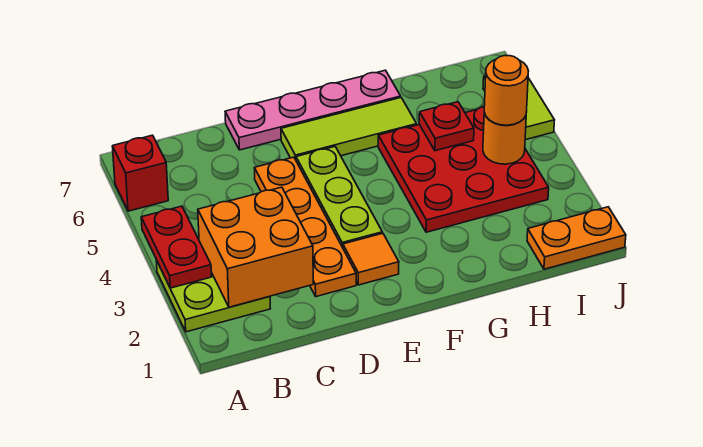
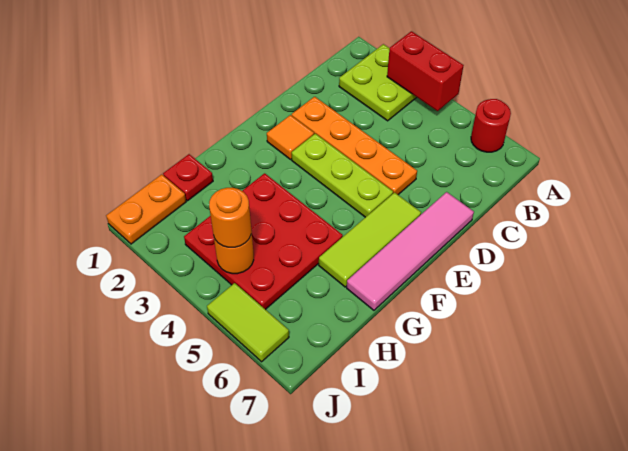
red plate A3:A4 level 2 -> red brick A3:A4 level 2
red brick A6 level 1 -> red round brick A6 level 1
orange brick B2:C3 level 2 -> none
pink plate D7:G7 level 1 -> pink tile D7:G7 level 1
red plate H5 level 2 -> red plate H1 level 1

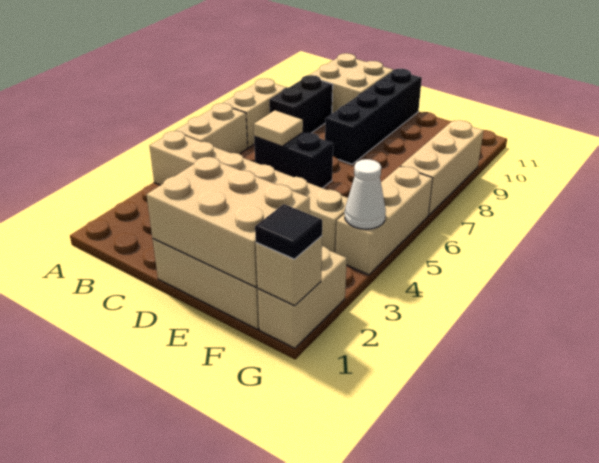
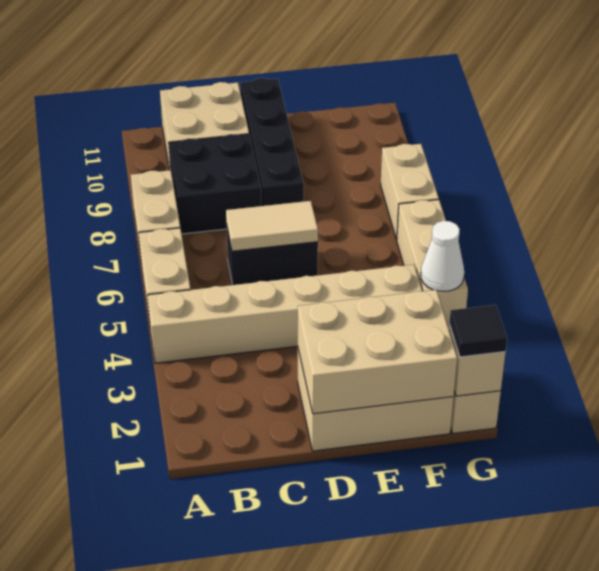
black brick B8:B9 level 1 -> black brick B8:C9 level 1
tan tile C6 level 2 -> tan tile C6:D6 level 2
tan brick G7:G9 level 1 -> tan brick G7:G8 level 1

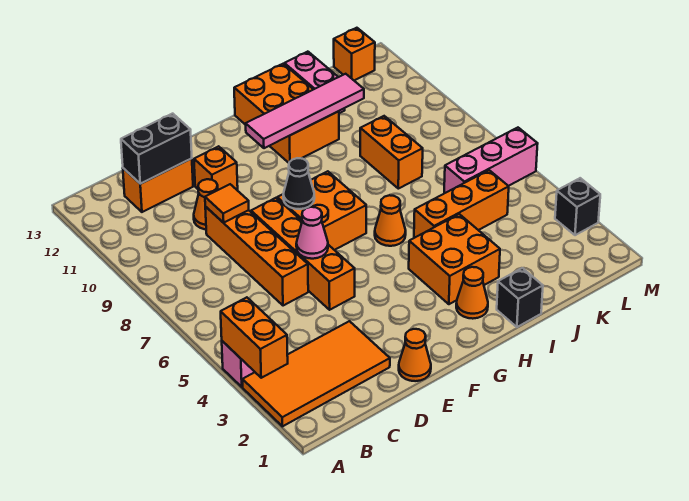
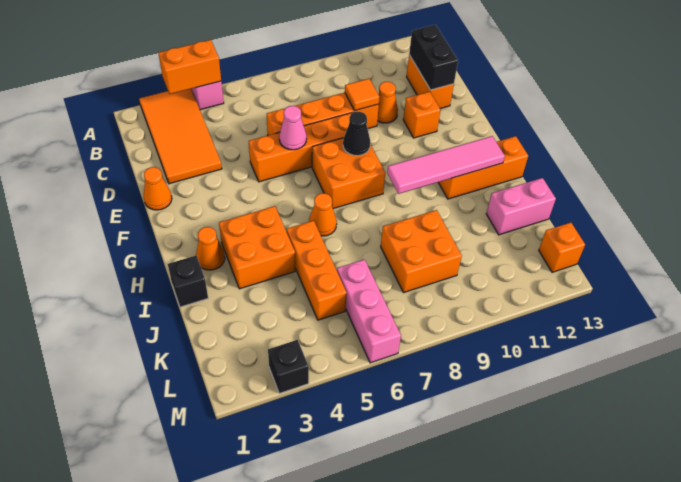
pink tile G11:J11 level 2 -> pink tile H9:H12 level 2
orange brick H11:I13 level 1 -> orange brick H11:H13 level 1
orange brick J8:J9 level 1 -> orange brick J8:K9 level 1

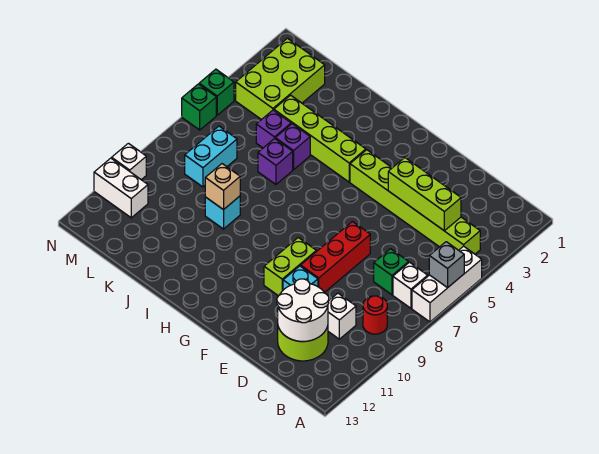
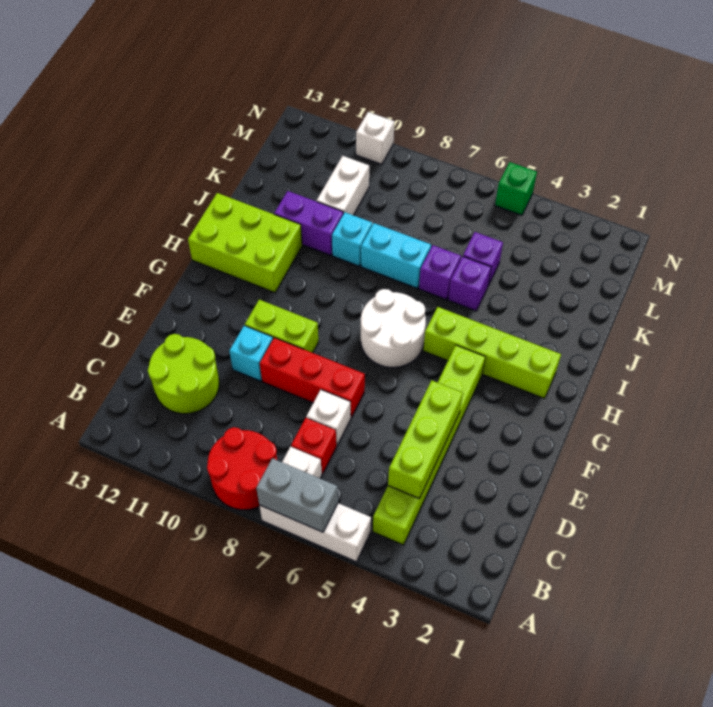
grey brick A6 level 2 -> grey brick A6:A7 level 2
red round brick B9 level 1 -> red round brick A8:B9 level 1
green brick C7 level 1 -> red brick C7 level 1
white brick C10 level 1 -> white brick D7 level 1
white round brick C11:D12 level 2 -> white round brick G6:H7 level 1
lime brick H4:K4 level 1 -> lime brick H2:H5 level 1
tan brick J9 level 2 -> none
none -> purple brick J10:J11 level 1
lime brick L2:M4 level 1 -> lime brick H11:I13 level 1
cyan brick L7:L8 level 1 -> cyan brick J7:J8 level 1
white brick M11:N11 level 1 -> white brick K10:L10 level 1
green brick N6 level 1 -> none

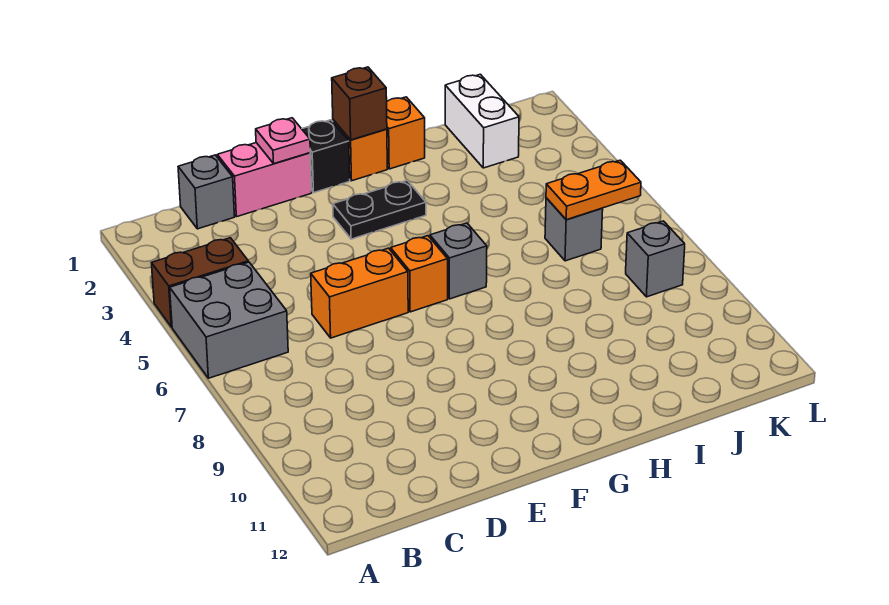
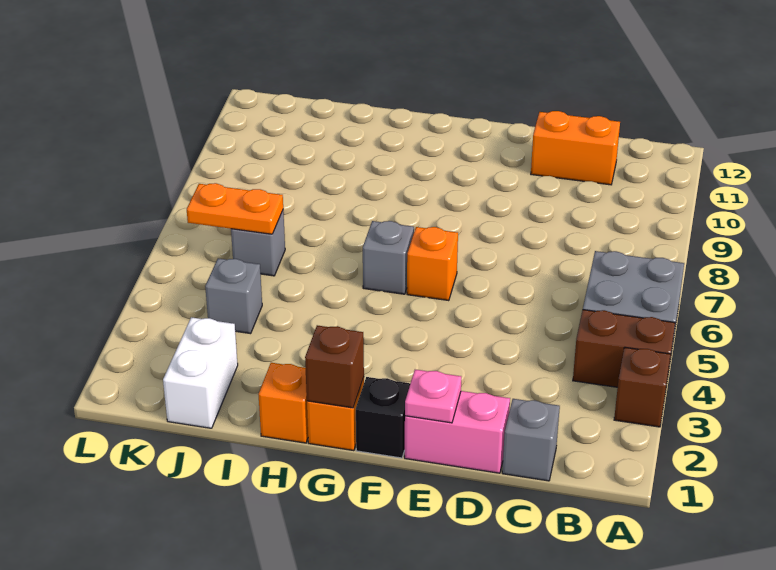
none -> brown brick A3 level 1
orange brick D6:E6 level 1 -> orange brick C11:D11 level 1
black plate F3:G3 level 1 -> none
grey brick K8 level 1 -> grey brick J4 level 1

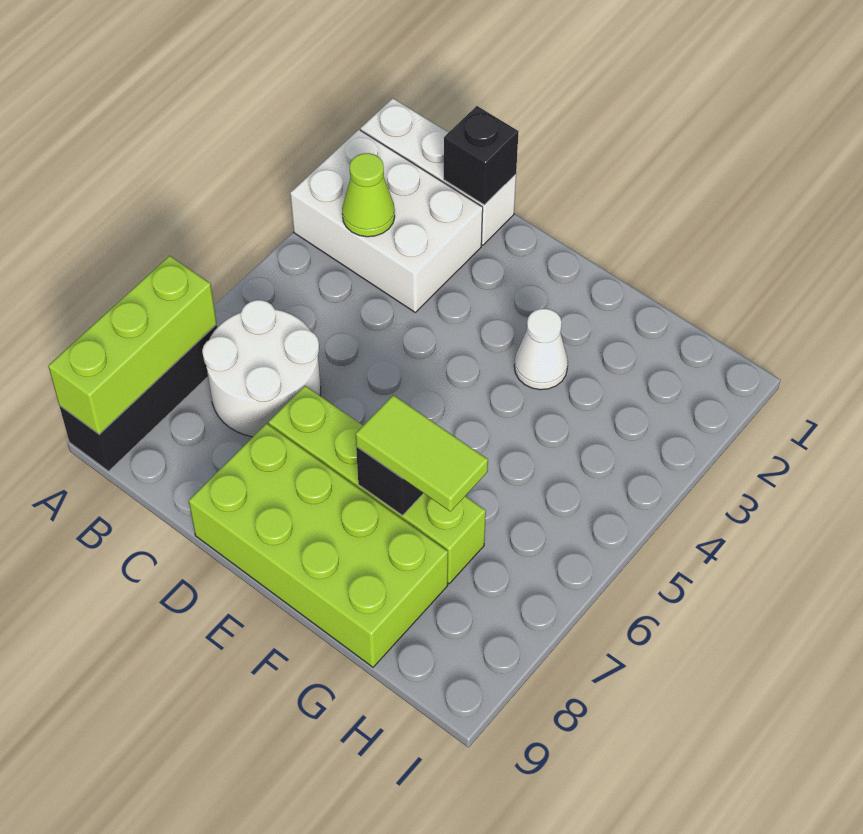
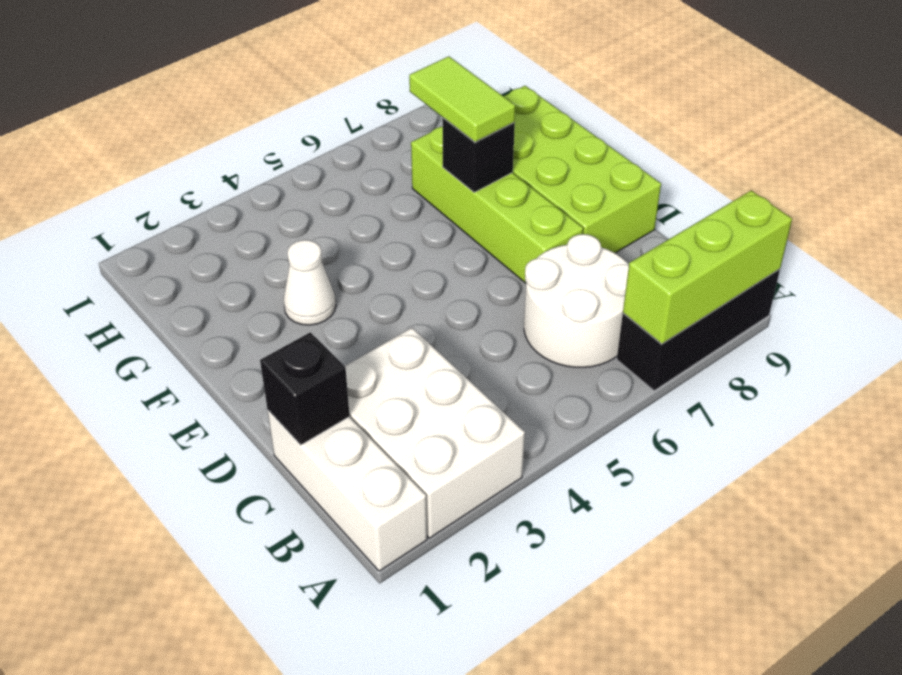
lime cone B3 level 2 -> none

- [What needs to be done] Write out every record above exactly as it stands, but leave out the pictures.

- [Output of the task]
red plate A3:A4 level 2 -> red brick A3:A4 level 2
red brick A6 level 1 -> red round brick A6 level 1
orange brick B2:C3 level 2 -> none
pink plate D7:G7 level 1 -> pink tile D7:G7 level 1
red plate H5 level 2 -> red plate H1 level 1

black brick B8:B9 level 1 -> black brick B8:C9 level 1
tan tile C6 level 2 -> tan tile C6:D6 level 2
tan brick G7:G9 level 1 -> tan brick G7:G8 level 1

pink tile G11:J11 level 2 -> pink tile H9:H12 level 2
orange brick H11:I13 level 1 -> orange brick H11:H13 level 1
orange brick J8:J9 level 1 -> orange brick J8:K9 level 1

grey brick A6 level 2 -> grey brick A6:A7 level 2
red round brick B9 level 1 -> red round brick A8:B9 level 1
green brick C7 level 1 -> red brick C7 level 1
white brick C10 level 1 -> white brick D7 level 1
white round brick C11:D12 level 2 -> white round brick G6:H7 level 1
lime brick H4:K4 level 1 -> lime brick H2:H5 level 1
tan brick J9 level 2 -> none
none -> purple brick J10:J11 level 1
lime brick L2:M4 level 1 -> lime brick H11:I13 level 1
cyan brick L7:L8 level 1 -> cyan brick J7:J8 level 1
white brick M11:N11 level 1 -> white brick K10:L10 level 1
green brick N6 level 1 -> none

none -> brown brick A3 level 1
orange brick D6:E6 level 1 -> orange brick C11:D11 level 1
black plate F3:G3 level 1 -> none
grey brick K8 level 1 -> grey brick J4 level 1

lime cone B3 level 2 -> none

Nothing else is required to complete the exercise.